Lines with the word "zielony" are the answer; copy each of them from the data below.

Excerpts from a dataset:
------------------------------------

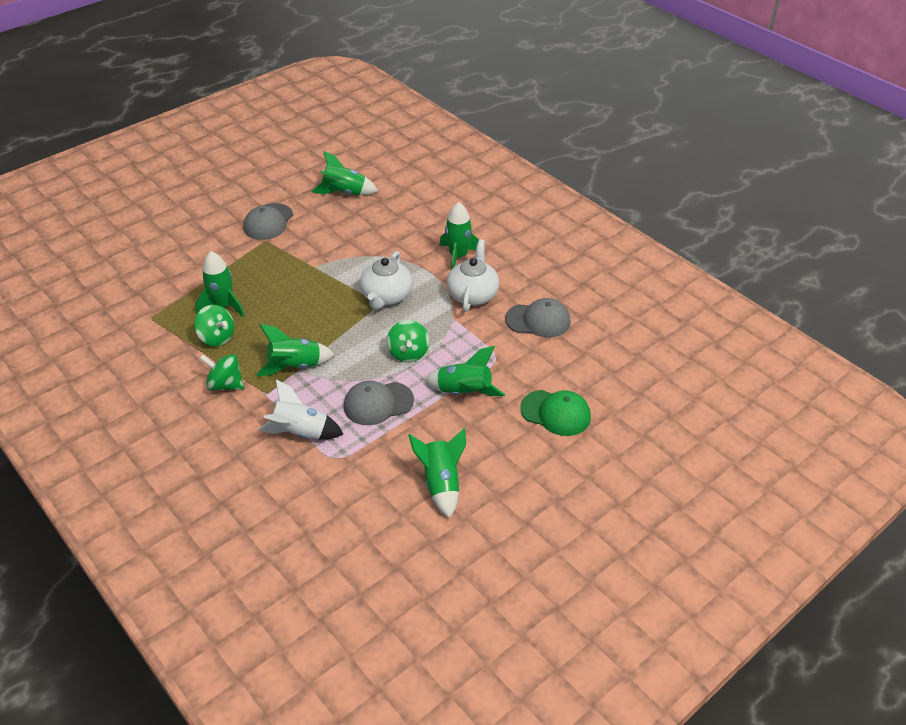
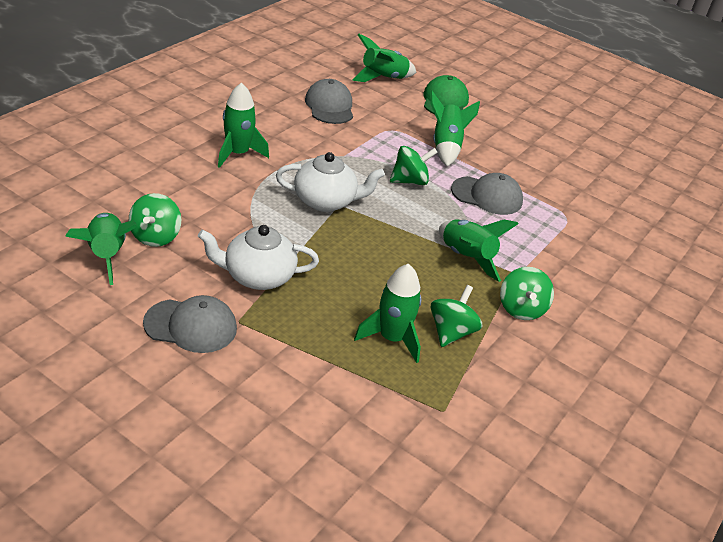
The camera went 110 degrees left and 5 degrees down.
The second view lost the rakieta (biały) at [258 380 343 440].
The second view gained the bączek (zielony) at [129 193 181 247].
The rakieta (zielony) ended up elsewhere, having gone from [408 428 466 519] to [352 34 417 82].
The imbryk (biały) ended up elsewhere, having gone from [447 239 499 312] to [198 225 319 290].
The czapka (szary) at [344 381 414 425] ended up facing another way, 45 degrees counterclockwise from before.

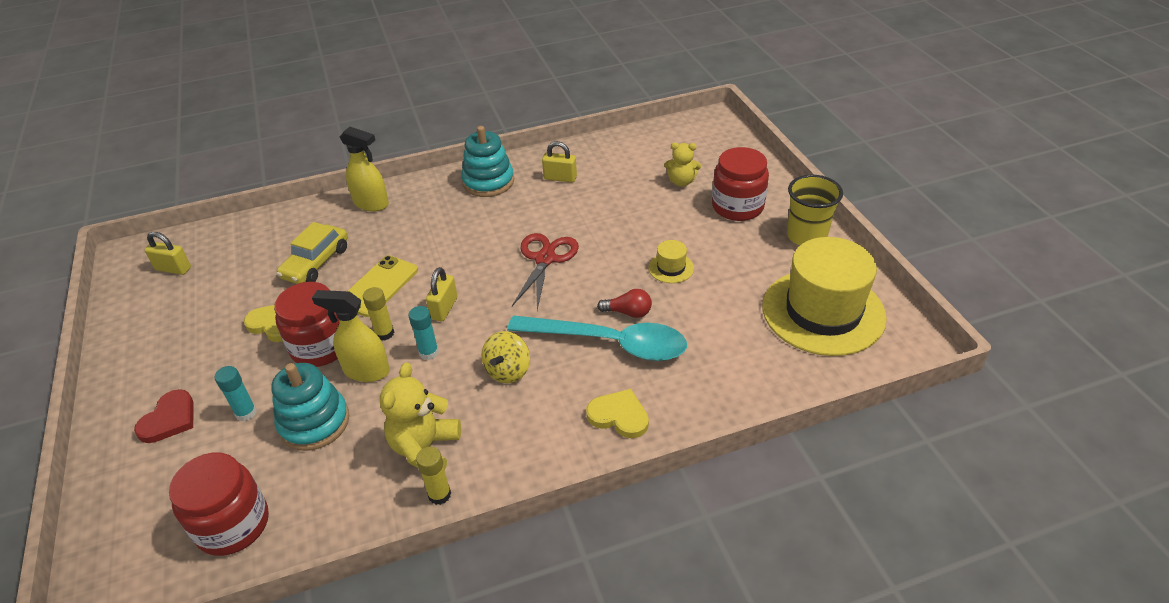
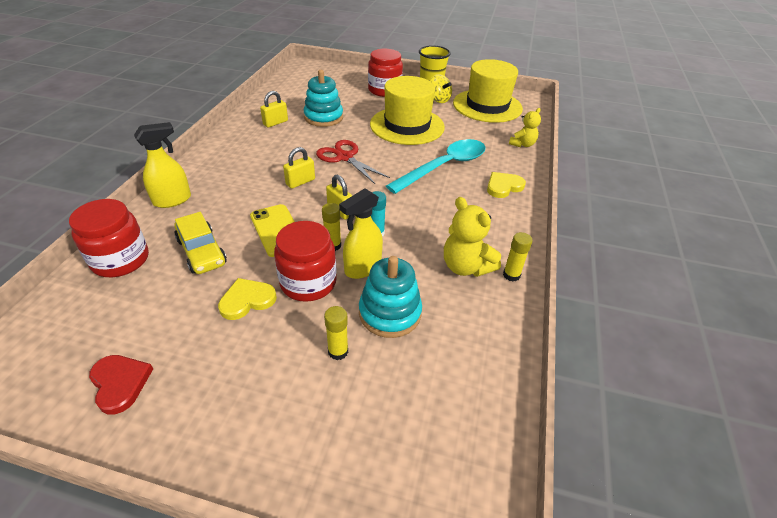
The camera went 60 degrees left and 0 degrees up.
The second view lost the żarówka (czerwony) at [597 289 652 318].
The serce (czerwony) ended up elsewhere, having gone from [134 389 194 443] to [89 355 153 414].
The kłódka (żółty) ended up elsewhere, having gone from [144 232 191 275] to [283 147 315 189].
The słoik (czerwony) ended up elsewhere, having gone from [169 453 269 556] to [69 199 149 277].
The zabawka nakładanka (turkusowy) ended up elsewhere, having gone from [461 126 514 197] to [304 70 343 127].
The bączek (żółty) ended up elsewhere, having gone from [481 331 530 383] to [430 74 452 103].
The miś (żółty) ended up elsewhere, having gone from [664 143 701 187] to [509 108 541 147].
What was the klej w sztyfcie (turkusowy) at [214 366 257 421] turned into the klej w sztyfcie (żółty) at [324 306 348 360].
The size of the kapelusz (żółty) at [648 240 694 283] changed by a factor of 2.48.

------------------------------------

#### [Answer to this problem]
The second view gained the bączek (zielony) at [129 193 181 247].
The rakieta (zielony) ended up elsewhere, having gone from [408 428 466 519] to [352 34 417 82].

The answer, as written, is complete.